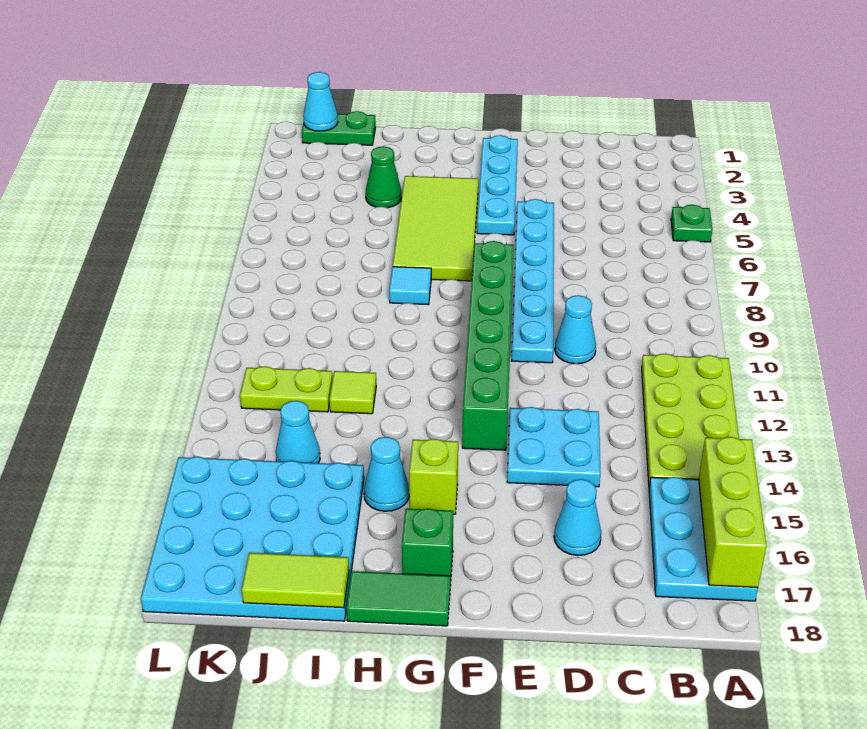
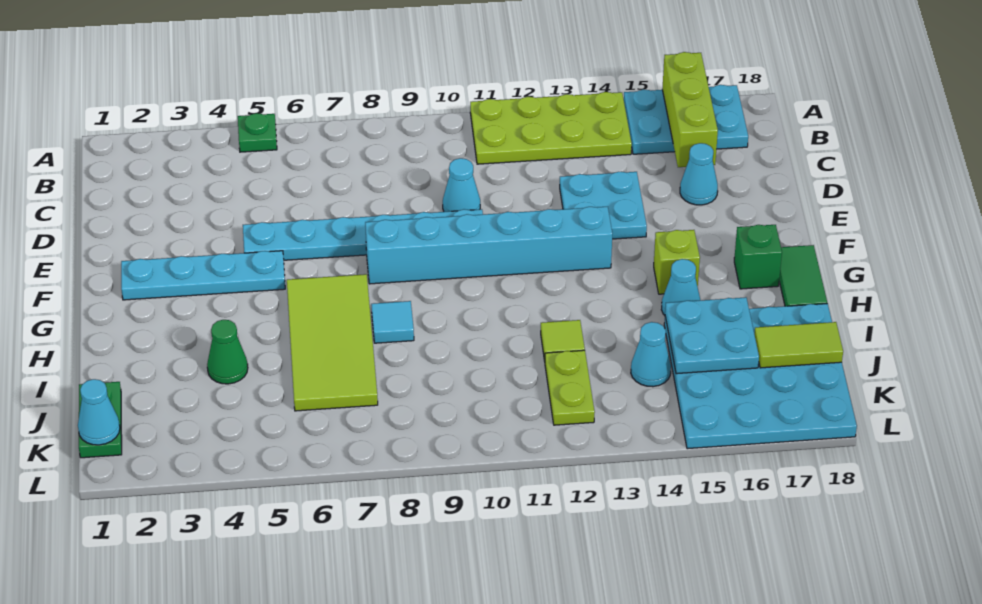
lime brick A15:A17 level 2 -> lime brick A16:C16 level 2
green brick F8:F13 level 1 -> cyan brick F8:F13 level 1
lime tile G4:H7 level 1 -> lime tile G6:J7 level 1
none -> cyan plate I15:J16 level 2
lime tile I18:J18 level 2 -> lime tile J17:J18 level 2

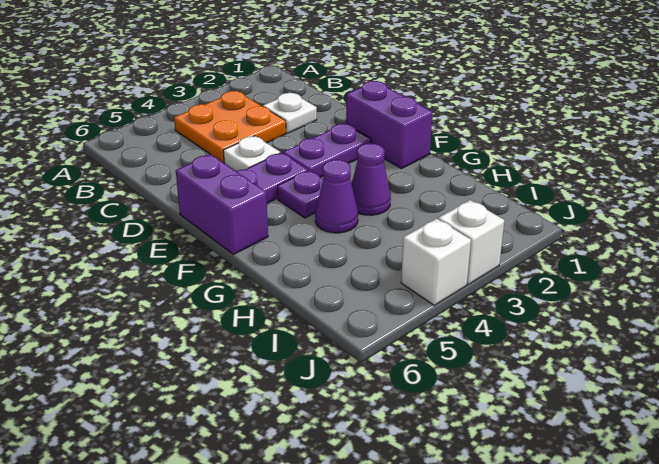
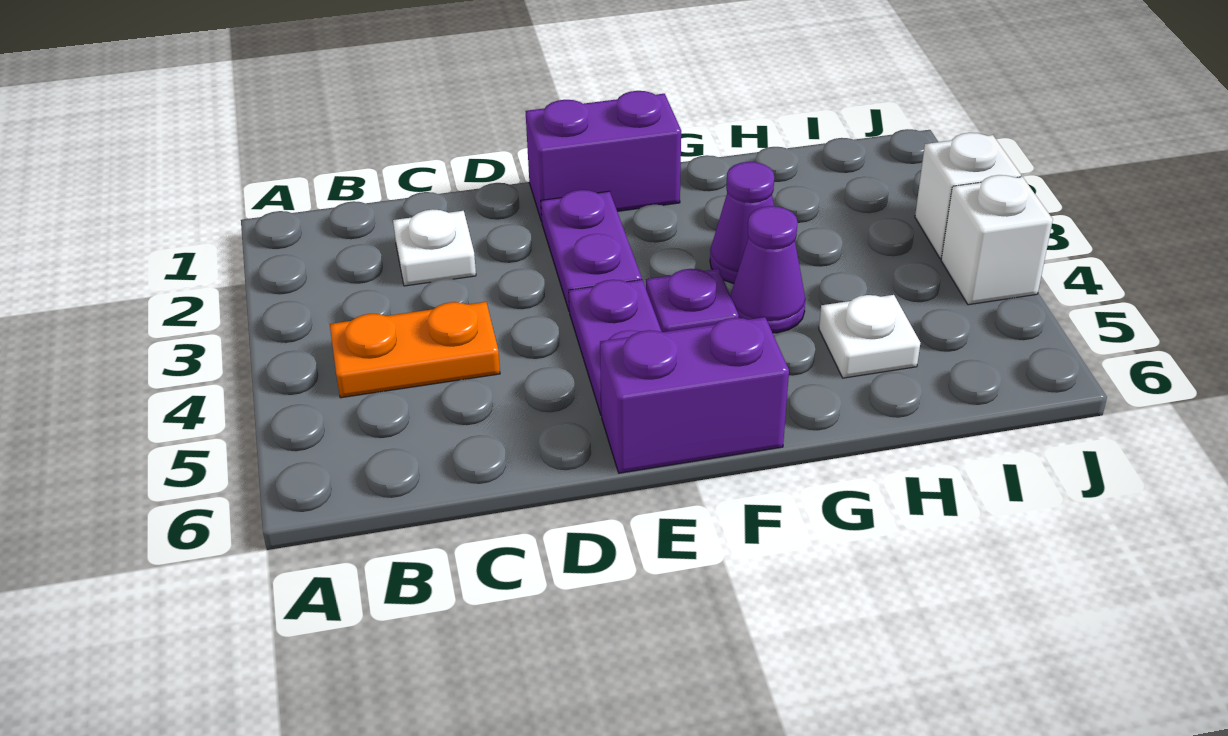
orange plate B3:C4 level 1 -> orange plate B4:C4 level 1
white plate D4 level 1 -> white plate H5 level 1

------------------------------------------------

What is required →
From the records above, pull out every line containing the word "lime".

Finished task →
lime brick A15:A17 level 2 -> lime brick A16:C16 level 2
lime tile G4:H7 level 1 -> lime tile G6:J7 level 1
lime tile I18:J18 level 2 -> lime tile J17:J18 level 2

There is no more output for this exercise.